● **TASK**
Output the entries below exactly as written, omitting pictures.

● **Image comparison data**
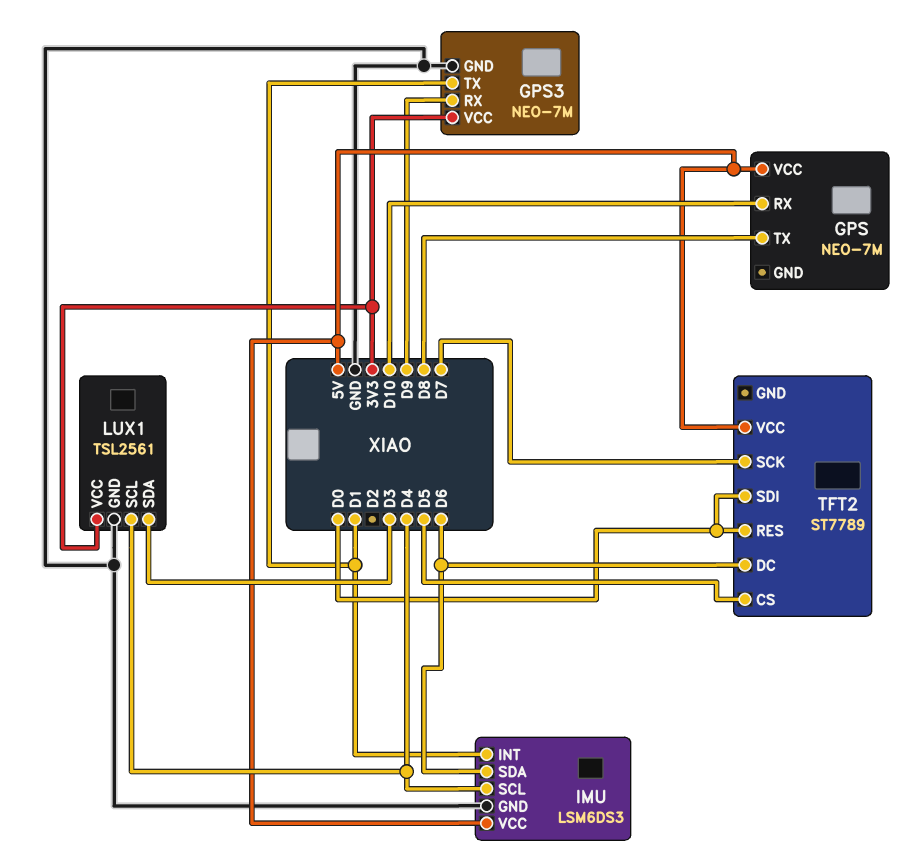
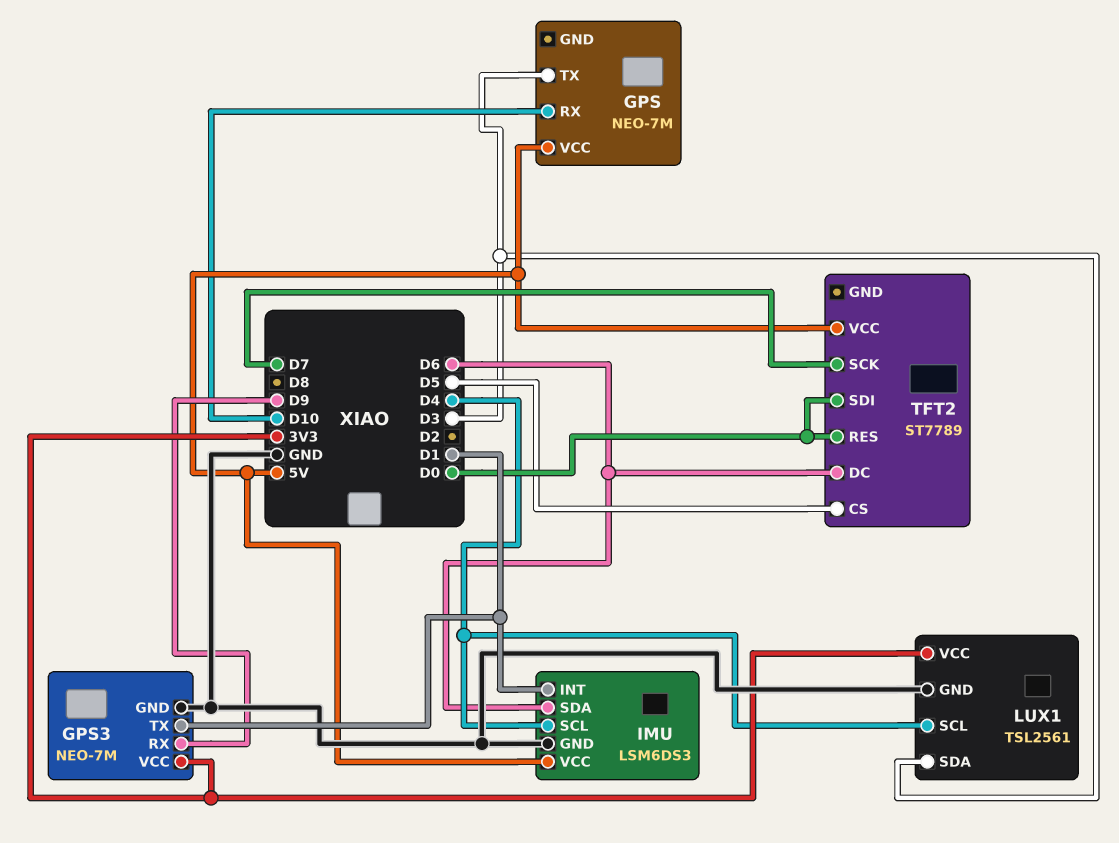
GPS pin TX: D8 -> D3

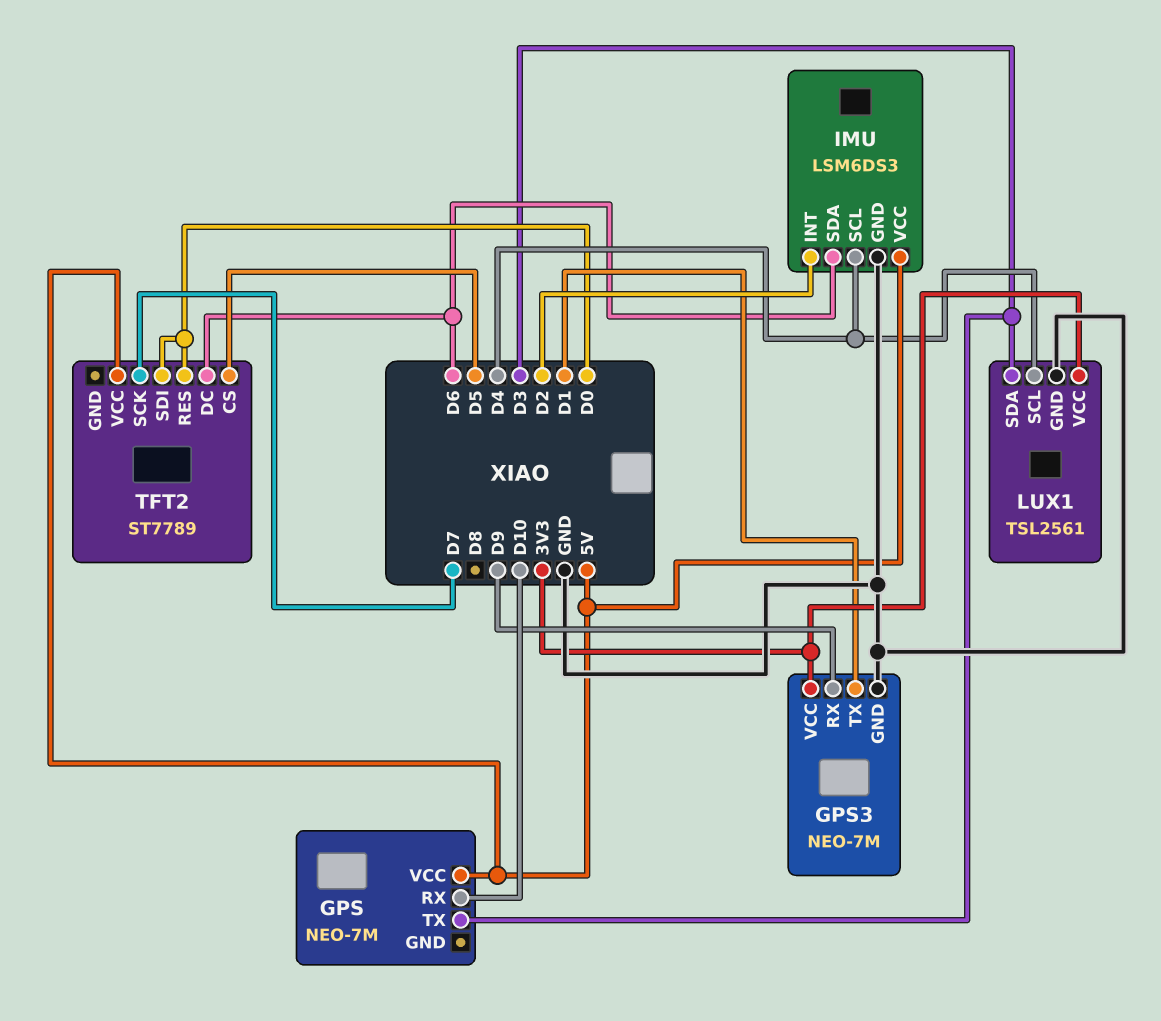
IMU pin INT: D1 -> D2

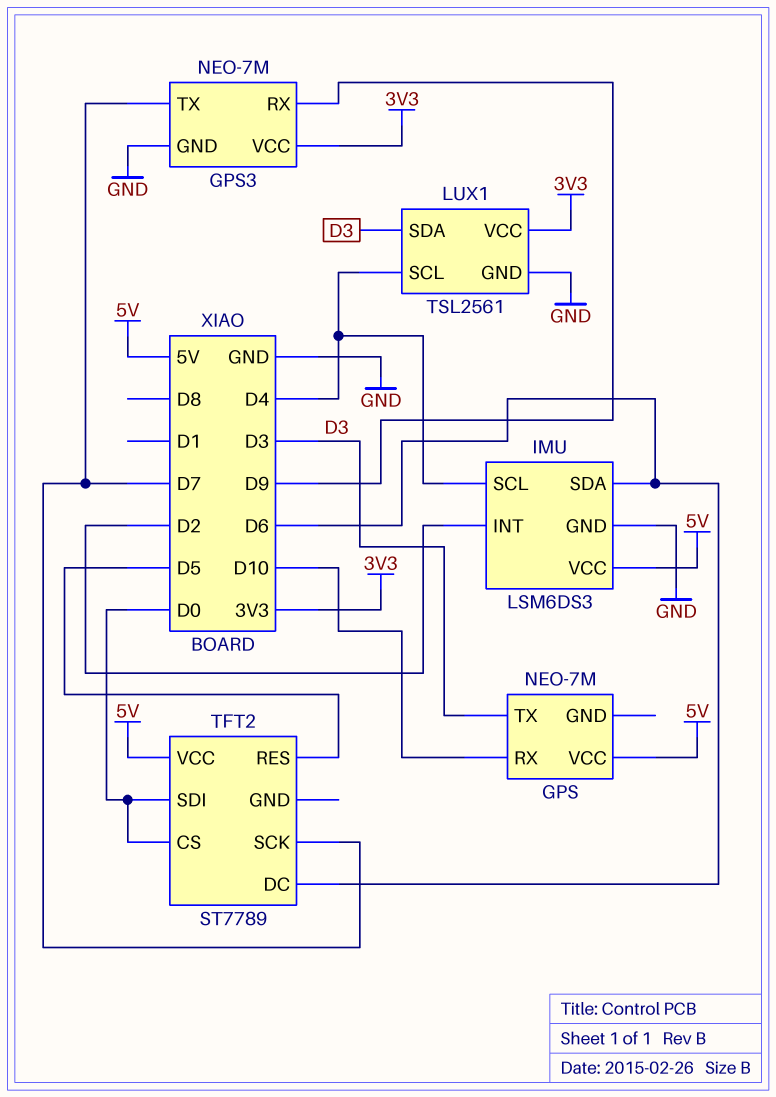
GPS3 pin TX: D1 -> D7
TFT2 pin CS: D5 -> D0
TFT2 pin RES: D0 -> D5

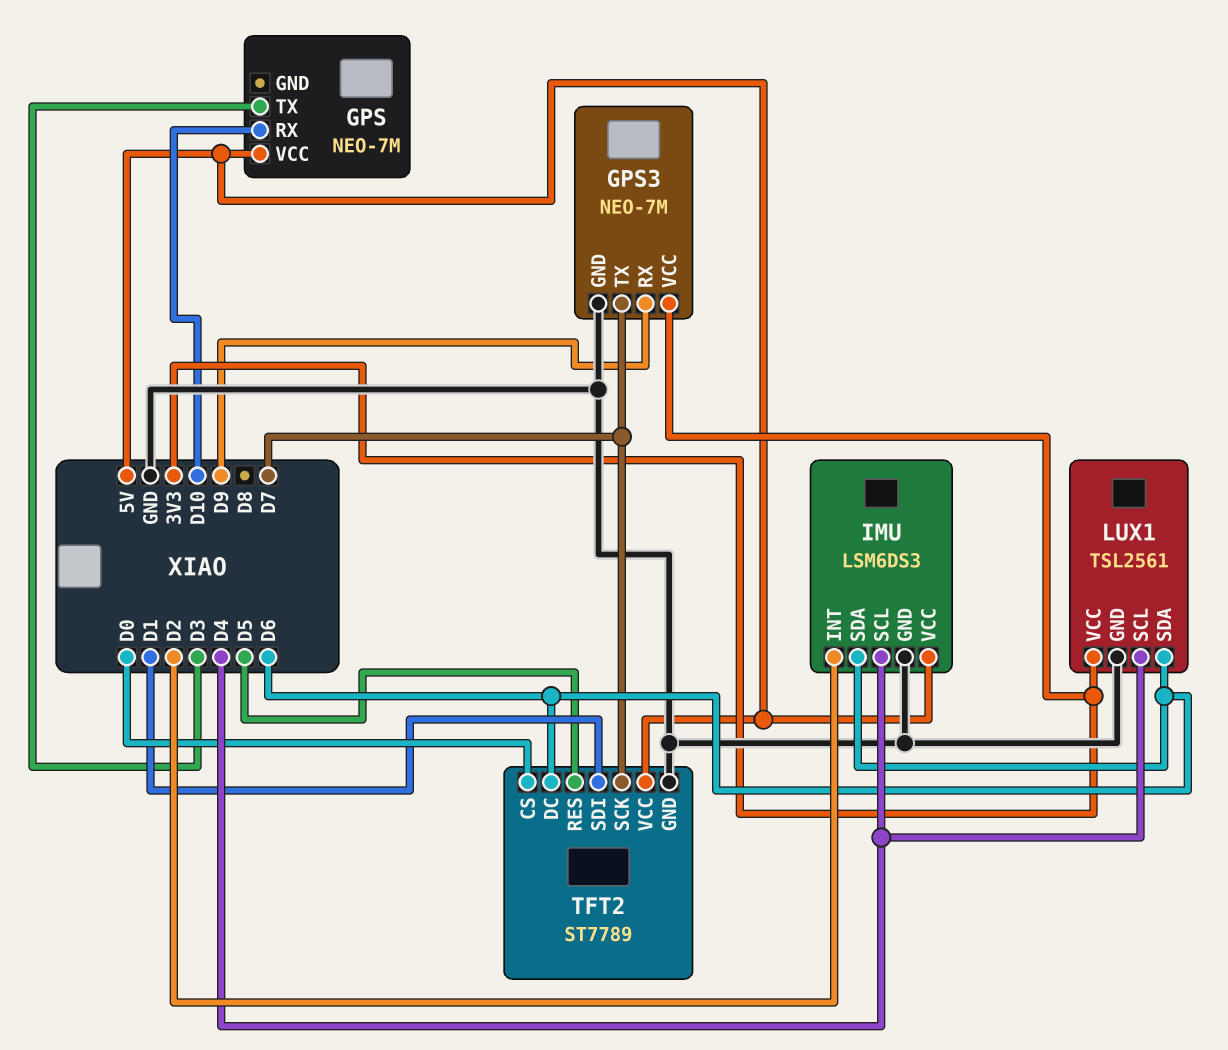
LUX1 pin SDA: D3 -> D6
TFT2 pin GND: none -> GND
TFT2 pin SDI: D0 -> D1

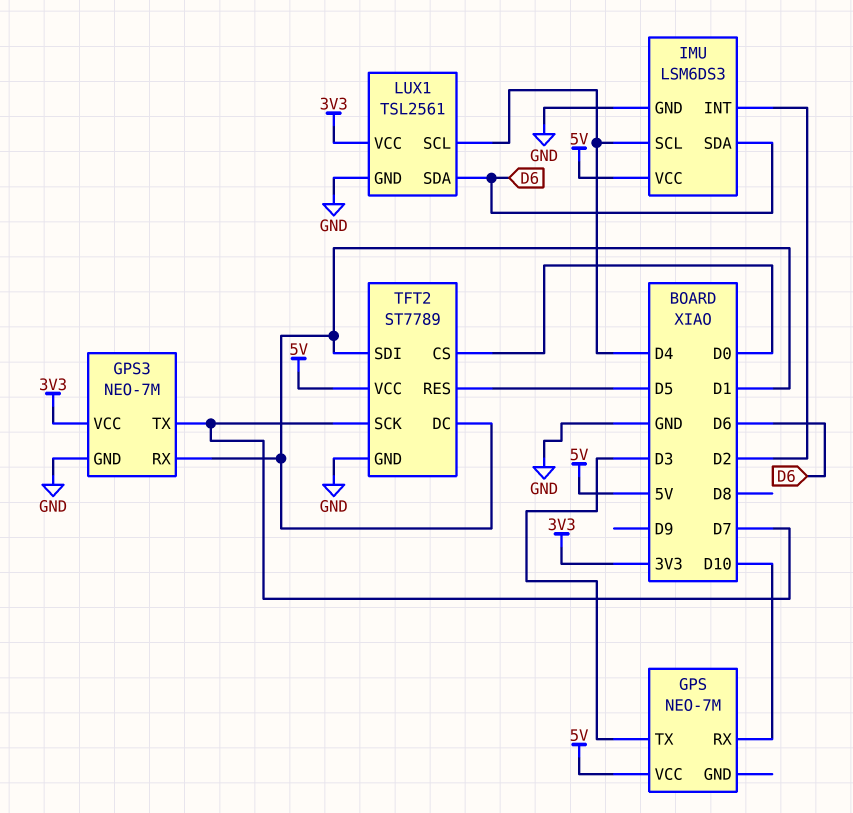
GPS3 pin RX: D9 -> D1
TFT2 pin DC: D6 -> D1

● **FINAL ANSWER**
GPS pin TX: D8 -> D3

IMU pin INT: D1 -> D2

GPS3 pin TX: D1 -> D7
TFT2 pin CS: D5 -> D0
TFT2 pin RES: D0 -> D5

LUX1 pin SDA: D3 -> D6
TFT2 pin GND: none -> GND
TFT2 pin SDI: D0 -> D1

GPS3 pin RX: D9 -> D1
TFT2 pin DC: D6 -> D1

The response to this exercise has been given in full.